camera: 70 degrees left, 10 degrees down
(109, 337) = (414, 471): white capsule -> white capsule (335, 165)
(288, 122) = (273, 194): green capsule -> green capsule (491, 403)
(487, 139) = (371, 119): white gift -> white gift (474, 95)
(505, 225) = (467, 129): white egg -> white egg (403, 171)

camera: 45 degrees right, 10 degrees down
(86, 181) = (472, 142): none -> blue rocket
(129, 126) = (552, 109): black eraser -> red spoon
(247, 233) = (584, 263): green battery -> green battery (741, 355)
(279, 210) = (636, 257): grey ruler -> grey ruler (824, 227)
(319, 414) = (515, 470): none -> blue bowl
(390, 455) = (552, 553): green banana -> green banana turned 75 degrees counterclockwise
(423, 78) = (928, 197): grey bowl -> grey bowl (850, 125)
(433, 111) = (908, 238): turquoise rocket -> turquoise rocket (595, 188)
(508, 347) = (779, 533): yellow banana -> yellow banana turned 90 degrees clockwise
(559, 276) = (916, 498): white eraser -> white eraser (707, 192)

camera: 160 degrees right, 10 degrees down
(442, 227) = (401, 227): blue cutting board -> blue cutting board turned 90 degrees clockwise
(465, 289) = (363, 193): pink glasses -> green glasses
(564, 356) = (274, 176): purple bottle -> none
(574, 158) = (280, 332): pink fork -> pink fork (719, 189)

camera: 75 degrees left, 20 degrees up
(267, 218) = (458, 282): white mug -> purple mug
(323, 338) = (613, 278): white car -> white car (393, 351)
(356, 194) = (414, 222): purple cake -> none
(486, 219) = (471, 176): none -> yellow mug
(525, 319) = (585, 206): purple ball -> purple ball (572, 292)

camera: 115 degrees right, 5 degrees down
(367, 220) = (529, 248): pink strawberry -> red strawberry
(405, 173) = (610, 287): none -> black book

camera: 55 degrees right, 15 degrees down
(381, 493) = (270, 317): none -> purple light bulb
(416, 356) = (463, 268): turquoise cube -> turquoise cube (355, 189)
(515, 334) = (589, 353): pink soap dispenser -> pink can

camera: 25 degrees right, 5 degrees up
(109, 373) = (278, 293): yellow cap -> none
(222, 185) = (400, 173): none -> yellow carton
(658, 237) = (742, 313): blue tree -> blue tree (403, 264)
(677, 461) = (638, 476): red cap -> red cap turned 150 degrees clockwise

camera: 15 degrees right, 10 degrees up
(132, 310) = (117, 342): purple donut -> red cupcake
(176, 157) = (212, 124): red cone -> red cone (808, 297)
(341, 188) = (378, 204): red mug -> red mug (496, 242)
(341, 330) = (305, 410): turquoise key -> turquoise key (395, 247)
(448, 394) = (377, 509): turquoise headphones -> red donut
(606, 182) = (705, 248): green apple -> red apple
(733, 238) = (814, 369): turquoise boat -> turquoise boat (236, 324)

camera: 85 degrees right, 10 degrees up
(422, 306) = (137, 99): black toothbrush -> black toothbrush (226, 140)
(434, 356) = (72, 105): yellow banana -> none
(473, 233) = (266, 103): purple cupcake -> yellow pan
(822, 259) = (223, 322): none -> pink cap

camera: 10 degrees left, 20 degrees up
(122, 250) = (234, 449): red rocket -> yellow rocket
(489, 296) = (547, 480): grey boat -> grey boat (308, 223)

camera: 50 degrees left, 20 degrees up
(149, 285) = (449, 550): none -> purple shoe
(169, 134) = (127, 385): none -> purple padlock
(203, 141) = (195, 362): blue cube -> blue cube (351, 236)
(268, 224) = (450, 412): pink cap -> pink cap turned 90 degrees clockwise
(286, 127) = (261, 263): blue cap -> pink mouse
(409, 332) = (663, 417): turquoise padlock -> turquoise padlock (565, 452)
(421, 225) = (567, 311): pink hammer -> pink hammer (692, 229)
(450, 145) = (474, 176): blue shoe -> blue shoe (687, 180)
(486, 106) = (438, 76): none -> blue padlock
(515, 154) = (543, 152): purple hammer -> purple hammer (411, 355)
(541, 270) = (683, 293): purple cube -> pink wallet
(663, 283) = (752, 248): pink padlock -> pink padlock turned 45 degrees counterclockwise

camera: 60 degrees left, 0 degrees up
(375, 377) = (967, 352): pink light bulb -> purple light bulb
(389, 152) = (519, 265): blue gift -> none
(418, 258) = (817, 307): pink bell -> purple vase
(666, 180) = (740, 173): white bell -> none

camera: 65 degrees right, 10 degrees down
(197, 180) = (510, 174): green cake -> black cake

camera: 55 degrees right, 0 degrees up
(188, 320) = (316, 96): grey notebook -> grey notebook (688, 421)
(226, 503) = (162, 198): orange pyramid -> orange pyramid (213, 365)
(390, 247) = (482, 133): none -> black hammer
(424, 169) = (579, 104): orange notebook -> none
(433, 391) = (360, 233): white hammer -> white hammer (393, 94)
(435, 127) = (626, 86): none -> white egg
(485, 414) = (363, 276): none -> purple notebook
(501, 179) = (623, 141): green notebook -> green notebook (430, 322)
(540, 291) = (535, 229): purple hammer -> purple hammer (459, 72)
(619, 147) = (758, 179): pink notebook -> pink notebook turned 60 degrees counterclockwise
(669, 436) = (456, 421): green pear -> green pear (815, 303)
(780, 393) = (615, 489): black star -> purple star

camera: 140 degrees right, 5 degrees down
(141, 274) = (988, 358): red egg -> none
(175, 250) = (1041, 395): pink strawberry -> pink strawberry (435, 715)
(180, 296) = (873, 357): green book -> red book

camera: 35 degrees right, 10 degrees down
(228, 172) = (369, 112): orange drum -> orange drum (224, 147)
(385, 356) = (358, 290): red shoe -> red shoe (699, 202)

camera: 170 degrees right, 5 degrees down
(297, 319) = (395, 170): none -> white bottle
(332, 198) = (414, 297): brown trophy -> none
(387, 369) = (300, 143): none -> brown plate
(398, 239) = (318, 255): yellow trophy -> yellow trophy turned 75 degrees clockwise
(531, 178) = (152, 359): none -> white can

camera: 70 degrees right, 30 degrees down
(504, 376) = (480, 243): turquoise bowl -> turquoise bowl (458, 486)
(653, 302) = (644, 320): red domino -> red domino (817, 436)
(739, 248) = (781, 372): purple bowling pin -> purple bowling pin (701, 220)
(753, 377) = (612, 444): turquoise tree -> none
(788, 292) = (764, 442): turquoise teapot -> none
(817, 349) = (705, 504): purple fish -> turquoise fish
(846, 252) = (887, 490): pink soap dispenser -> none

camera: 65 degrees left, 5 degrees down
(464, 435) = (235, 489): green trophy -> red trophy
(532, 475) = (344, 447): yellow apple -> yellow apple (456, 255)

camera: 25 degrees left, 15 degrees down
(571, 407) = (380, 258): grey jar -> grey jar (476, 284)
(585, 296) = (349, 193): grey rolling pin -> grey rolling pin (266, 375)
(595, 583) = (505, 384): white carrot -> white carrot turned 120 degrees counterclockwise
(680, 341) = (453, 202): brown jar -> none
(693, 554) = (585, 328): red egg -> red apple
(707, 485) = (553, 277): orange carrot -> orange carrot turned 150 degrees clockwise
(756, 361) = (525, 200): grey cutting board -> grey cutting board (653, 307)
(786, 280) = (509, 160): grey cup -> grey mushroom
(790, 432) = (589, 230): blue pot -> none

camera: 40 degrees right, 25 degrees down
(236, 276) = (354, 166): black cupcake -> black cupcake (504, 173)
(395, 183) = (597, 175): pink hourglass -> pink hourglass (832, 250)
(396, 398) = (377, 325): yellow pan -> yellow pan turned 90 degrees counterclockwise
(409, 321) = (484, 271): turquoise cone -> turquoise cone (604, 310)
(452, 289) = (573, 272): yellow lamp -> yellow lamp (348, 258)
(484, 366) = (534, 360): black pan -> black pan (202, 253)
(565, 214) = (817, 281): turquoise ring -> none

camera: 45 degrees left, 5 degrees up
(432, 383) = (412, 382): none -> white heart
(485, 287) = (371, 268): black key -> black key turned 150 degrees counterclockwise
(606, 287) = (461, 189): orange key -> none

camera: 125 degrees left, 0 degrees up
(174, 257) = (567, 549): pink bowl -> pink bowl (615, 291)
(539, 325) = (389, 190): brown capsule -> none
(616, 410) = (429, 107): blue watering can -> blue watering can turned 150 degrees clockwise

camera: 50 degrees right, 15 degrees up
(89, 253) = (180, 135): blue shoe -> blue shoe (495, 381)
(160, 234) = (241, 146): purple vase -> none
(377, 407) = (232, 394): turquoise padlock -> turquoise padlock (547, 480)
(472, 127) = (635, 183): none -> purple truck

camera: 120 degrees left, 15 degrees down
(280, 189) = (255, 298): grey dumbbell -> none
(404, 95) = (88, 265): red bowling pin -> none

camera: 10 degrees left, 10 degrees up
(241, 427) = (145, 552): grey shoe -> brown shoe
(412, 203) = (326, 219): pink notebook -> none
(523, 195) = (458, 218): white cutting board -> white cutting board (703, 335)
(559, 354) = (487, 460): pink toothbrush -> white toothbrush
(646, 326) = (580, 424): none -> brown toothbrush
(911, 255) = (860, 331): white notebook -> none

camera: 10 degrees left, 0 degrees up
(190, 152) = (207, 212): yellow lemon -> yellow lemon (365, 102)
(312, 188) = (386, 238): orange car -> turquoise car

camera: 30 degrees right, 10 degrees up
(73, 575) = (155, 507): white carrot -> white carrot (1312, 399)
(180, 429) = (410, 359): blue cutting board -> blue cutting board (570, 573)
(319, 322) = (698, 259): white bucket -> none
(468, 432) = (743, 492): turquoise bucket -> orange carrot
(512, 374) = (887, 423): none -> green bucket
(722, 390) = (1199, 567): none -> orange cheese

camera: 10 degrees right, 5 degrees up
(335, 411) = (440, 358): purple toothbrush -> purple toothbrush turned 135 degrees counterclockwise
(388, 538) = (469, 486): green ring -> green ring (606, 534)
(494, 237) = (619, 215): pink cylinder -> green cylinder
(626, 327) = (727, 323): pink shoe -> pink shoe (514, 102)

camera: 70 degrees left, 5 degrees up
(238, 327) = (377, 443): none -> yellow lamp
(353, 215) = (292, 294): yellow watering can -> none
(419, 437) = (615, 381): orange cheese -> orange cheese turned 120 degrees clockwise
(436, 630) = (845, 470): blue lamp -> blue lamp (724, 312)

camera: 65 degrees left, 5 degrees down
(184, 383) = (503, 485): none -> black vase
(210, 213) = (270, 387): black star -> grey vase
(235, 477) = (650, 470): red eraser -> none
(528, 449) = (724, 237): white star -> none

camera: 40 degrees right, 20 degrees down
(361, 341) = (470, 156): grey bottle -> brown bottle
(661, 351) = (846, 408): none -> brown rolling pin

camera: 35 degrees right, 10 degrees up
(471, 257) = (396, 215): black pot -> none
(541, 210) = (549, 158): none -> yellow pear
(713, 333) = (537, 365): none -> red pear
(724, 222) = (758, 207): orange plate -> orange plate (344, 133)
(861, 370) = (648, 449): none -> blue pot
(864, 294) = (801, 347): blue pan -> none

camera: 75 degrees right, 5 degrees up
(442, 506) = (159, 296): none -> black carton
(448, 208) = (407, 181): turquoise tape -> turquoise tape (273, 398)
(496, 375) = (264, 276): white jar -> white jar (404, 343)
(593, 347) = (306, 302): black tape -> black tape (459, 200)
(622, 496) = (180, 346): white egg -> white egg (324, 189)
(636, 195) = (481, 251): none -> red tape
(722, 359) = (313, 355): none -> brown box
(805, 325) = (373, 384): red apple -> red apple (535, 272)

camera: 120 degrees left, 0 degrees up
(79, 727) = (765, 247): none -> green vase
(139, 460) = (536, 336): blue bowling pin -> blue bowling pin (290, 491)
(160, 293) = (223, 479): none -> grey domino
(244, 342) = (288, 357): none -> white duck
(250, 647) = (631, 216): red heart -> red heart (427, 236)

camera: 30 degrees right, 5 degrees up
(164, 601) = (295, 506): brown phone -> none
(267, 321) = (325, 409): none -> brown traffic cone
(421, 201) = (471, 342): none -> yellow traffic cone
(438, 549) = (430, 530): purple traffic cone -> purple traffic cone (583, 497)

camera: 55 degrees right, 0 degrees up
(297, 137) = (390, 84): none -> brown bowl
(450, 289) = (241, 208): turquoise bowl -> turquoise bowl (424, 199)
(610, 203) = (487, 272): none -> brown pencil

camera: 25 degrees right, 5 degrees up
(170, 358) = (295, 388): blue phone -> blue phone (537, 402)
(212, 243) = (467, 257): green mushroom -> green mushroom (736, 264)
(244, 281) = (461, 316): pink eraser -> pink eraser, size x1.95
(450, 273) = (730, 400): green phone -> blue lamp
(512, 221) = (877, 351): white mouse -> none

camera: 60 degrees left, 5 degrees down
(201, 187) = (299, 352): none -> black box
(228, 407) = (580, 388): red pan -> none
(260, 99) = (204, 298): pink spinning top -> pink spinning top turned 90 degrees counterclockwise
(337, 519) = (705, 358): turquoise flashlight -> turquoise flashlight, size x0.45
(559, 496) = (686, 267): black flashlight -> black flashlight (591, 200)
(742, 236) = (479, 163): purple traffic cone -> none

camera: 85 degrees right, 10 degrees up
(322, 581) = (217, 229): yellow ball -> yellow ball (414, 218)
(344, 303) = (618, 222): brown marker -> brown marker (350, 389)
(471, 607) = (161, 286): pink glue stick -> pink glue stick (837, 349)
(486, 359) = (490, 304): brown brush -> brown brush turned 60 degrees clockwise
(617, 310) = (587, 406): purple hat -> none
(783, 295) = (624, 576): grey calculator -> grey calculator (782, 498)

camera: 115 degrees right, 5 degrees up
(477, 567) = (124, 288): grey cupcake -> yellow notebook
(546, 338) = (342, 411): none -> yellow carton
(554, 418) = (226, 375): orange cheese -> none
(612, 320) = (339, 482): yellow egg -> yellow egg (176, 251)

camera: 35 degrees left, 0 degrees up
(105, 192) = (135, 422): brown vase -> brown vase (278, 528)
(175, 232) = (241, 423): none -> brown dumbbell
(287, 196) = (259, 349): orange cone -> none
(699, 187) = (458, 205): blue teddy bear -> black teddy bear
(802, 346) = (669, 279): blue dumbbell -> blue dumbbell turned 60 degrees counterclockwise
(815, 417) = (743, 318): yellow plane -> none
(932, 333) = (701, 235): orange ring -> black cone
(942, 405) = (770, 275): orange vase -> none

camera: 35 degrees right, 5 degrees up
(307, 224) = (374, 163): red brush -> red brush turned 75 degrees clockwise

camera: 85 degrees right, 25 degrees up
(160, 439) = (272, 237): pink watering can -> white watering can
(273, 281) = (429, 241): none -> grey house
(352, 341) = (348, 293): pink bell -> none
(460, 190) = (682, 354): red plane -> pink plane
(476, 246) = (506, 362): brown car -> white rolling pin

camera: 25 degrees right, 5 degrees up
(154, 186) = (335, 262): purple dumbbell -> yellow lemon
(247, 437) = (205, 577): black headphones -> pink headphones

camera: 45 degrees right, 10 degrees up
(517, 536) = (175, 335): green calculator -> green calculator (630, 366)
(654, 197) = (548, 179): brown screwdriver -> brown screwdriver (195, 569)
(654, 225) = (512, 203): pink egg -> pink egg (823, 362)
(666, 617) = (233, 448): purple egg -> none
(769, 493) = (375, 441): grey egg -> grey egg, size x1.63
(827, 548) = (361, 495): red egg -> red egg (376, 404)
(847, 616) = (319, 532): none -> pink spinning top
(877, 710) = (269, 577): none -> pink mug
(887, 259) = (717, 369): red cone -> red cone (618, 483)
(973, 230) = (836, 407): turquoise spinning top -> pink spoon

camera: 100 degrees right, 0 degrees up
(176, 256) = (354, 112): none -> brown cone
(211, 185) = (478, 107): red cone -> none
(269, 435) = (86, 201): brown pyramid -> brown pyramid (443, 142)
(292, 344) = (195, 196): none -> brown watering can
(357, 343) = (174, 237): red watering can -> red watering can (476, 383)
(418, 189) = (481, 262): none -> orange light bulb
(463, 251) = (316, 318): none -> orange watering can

###

Task description
Lines above with "notebook" in them are the ones to copy.

Answer section
(188, 320) = (316, 96): grey notebook -> grey notebook (688, 421)
(424, 169) = (579, 104): orange notebook -> none
(485, 414) = (363, 276): none -> purple notebook
(501, 179) = (623, 141): green notebook -> green notebook (430, 322)
(619, 147) = (758, 179): pink notebook -> pink notebook turned 60 degrees counterclockwise
(412, 203) = (326, 219): pink notebook -> none
(911, 255) = (860, 331): white notebook -> none
(477, 567) = (124, 288): grey cupcake -> yellow notebook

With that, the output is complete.